(Input begins)

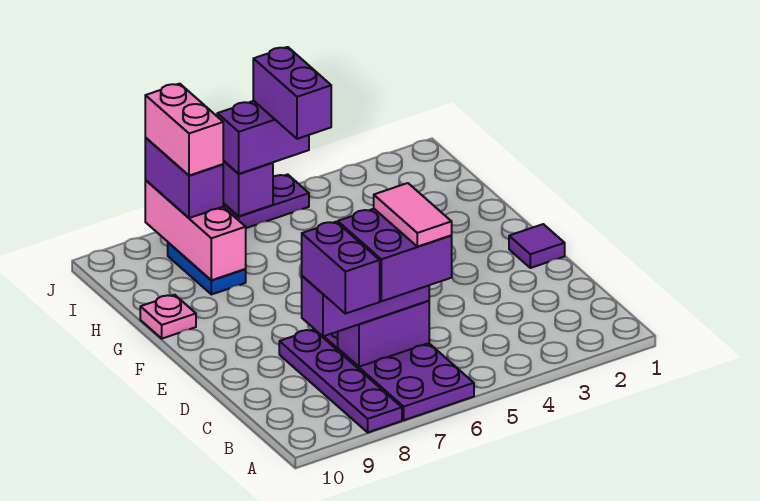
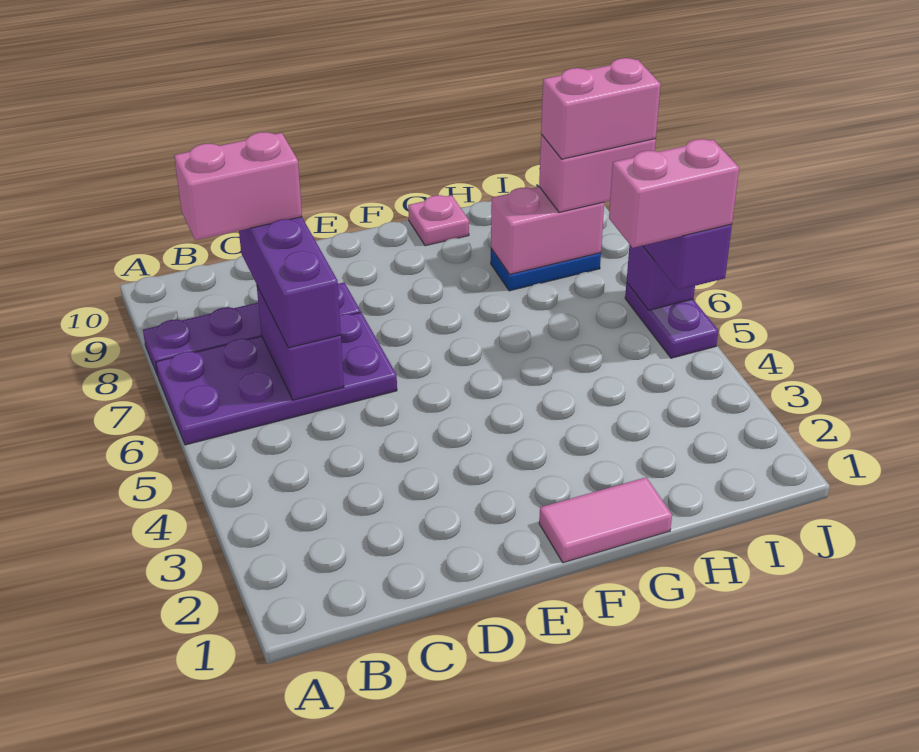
purple 2x2 brick [338,209,452,301] -> none
pink 1x2 tile [374,183,452,247] -> pink 1x2 tile moved to [539,477,672,563]
purple 1x2 brick [302,222,380,314] -> pink 1x2 brick [174,132,302,240]
purple 1x1 tile [509,224,565,268] -> none
pink 1x3 brick [145,180,246,280] -> pink 1x2 brick [491,187,604,274]
purple 1x2 brick [253,47,331,139] -> pink 1x2 brick [609,139,739,248]
purple 1x2 brick [145,138,223,218] -> pink 1x2 brick [539,135,656,212]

(Input ends)

*Request:* Lines from the one holding "purple 1x2 brick [253,47,331,139]" to the last line of the records: return these exactly, and only these.

*Final answer:*
purple 1x2 brick [253,47,331,139] -> pink 1x2 brick [609,139,739,248]
purple 1x2 brick [145,138,223,218] -> pink 1x2 brick [539,135,656,212]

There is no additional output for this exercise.